Output every line of the material exactly, omitting images.

(DATASET RECORDS begins)

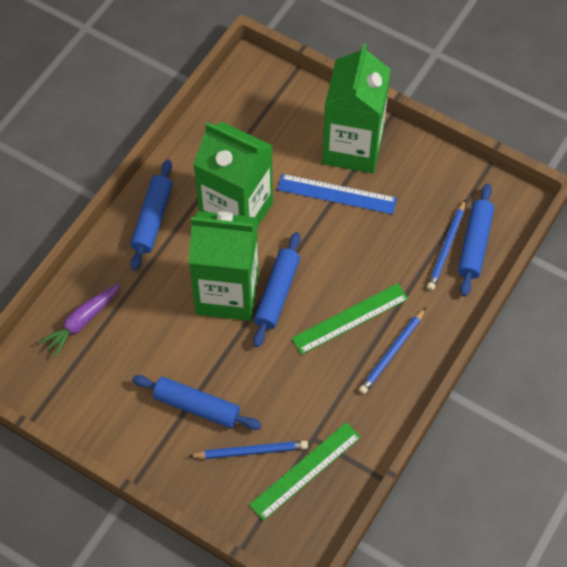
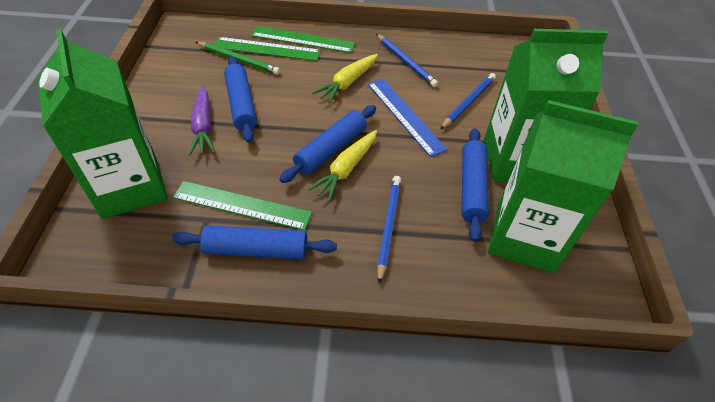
green pencil: 0 -> 1
green ruler: 2 -> 3
yellow carrot: 0 -> 2

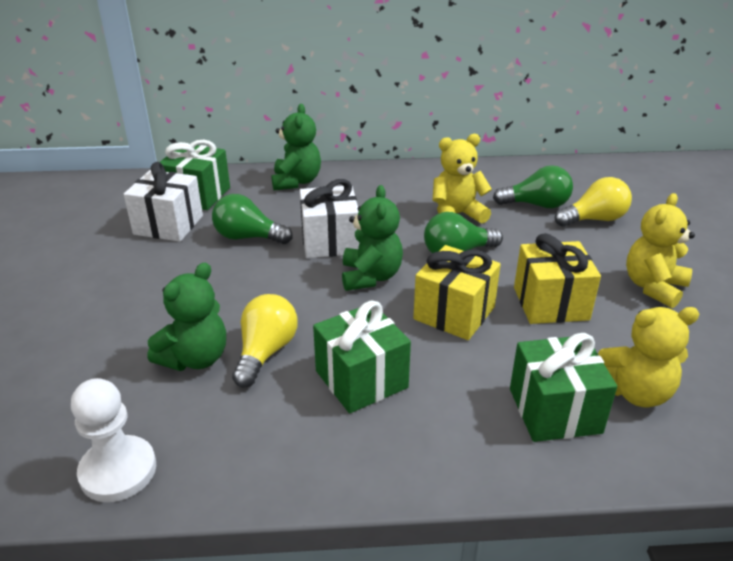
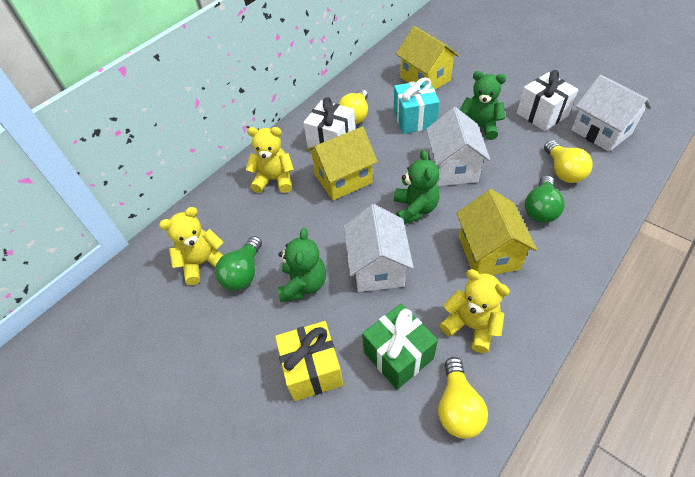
green gift: 3 -> 1
green light bulb: 3 -> 2
turquoise gift: 0 -> 1
white house: 0 -> 3
white pawn: 1 -> 0
yellow gift: 2 -> 1
yellow house: 0 -> 3
yellow light bulb: 2 -> 3

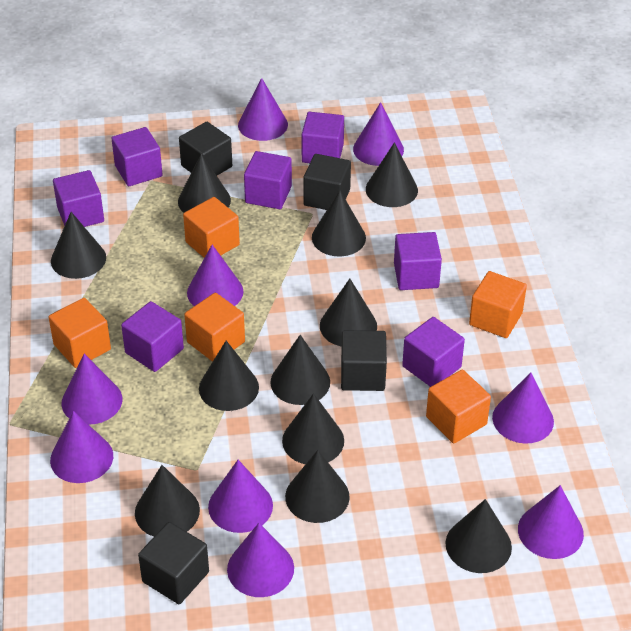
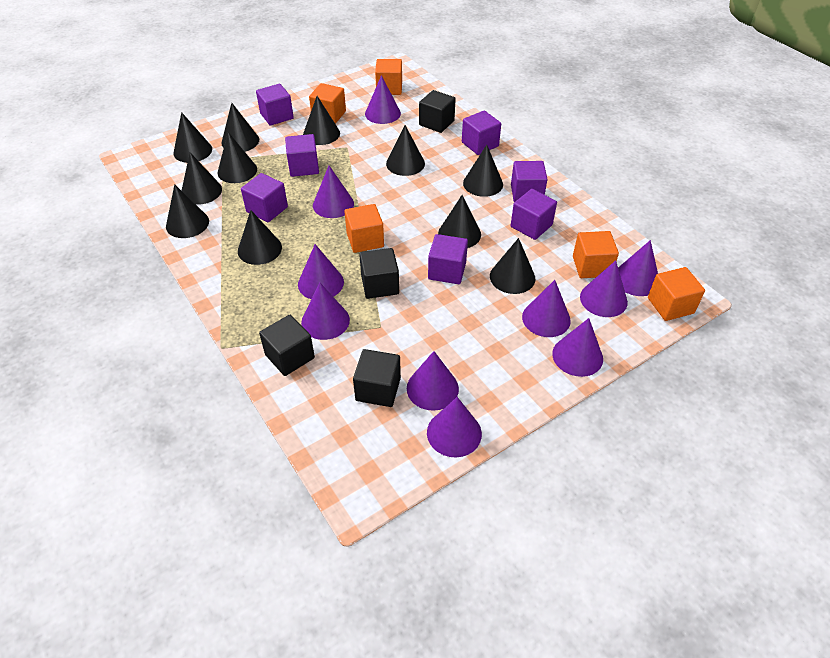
purple cone: 9 -> 10

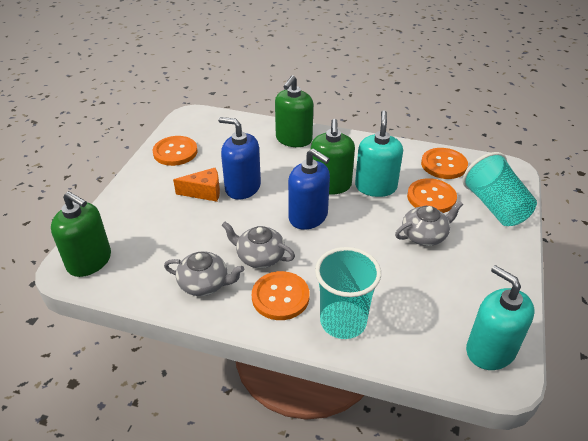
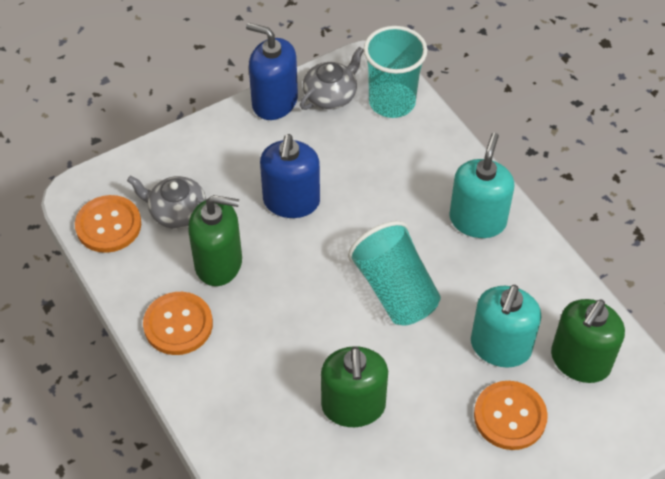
grey teapot: 3 -> 2
orange button: 4 -> 3
orange cheese: 1 -> 0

(DATASET RECORDS ends)

▶ _EXERCISE SOLUTION_
green pencil: 0 -> 1
green ruler: 2 -> 3
yellow carrot: 0 -> 2

green gift: 3 -> 1
green light bulb: 3 -> 2
turquoise gift: 0 -> 1
white house: 0 -> 3
white pawn: 1 -> 0
yellow gift: 2 -> 1
yellow house: 0 -> 3
yellow light bulb: 2 -> 3

purple cone: 9 -> 10

grey teapot: 3 -> 2
orange button: 4 -> 3
orange cheese: 1 -> 0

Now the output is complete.